▸ **Data supplied**
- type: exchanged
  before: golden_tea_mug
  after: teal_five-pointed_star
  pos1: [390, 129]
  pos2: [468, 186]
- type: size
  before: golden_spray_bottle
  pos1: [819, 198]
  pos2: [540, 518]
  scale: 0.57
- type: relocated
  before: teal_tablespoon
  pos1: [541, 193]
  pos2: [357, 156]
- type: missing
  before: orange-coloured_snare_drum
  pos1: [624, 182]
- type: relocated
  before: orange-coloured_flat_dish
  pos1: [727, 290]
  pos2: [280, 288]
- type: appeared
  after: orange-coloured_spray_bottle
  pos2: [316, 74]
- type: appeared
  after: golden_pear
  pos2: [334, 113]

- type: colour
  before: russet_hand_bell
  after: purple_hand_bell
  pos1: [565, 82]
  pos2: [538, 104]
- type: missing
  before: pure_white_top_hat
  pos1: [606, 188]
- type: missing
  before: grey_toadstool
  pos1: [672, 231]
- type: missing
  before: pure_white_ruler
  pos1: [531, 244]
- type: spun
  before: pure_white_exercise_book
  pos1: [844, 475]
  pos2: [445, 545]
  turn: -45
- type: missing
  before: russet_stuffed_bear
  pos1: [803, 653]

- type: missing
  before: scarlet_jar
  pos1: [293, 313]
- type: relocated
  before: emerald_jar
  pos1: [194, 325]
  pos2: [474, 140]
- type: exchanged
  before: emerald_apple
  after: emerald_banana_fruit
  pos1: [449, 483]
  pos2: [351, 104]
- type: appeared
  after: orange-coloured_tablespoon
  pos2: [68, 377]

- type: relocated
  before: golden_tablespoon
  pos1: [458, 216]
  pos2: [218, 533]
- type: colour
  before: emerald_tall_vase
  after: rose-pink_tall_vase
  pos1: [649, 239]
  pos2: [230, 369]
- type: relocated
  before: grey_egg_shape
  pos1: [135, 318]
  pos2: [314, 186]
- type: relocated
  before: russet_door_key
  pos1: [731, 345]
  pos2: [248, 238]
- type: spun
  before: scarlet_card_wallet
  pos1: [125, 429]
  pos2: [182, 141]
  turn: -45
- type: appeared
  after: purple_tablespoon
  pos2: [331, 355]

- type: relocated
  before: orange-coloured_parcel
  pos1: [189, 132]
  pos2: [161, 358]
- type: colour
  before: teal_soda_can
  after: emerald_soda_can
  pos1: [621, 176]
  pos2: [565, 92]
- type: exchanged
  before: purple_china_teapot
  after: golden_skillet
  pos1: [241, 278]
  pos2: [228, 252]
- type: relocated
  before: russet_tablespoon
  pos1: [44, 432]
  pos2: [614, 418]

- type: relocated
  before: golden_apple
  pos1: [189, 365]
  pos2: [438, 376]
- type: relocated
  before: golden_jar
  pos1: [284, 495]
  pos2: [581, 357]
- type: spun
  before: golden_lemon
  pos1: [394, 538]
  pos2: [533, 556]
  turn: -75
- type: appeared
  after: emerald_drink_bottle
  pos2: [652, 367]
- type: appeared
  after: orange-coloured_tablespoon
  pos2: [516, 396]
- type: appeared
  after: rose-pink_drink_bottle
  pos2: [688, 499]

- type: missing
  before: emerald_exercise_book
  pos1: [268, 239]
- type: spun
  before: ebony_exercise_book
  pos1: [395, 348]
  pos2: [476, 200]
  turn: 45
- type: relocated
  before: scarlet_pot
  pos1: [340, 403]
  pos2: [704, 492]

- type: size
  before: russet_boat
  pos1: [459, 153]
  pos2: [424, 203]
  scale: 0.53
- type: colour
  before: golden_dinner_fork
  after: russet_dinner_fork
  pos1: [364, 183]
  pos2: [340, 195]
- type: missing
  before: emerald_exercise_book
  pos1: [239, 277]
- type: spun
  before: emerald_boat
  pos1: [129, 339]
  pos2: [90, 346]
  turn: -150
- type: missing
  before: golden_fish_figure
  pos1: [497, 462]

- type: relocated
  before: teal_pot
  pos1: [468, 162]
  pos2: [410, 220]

▸ **Assigned task**
In the listing above, start at the line with "pos1: [541, 193]", go on through the line with "after: golden_pear", and copy each of those lines exactly; leave out all the rest.

▸ **Exercise output**
  pos1: [541, 193]
  pos2: [357, 156]
- type: missing
  before: orange-coloured_snare_drum
  pos1: [624, 182]
- type: relocated
  before: orange-coloured_flat_dish
  pos1: [727, 290]
  pos2: [280, 288]
- type: appeared
  after: orange-coloured_spray_bottle
  pos2: [316, 74]
- type: appeared
  after: golden_pear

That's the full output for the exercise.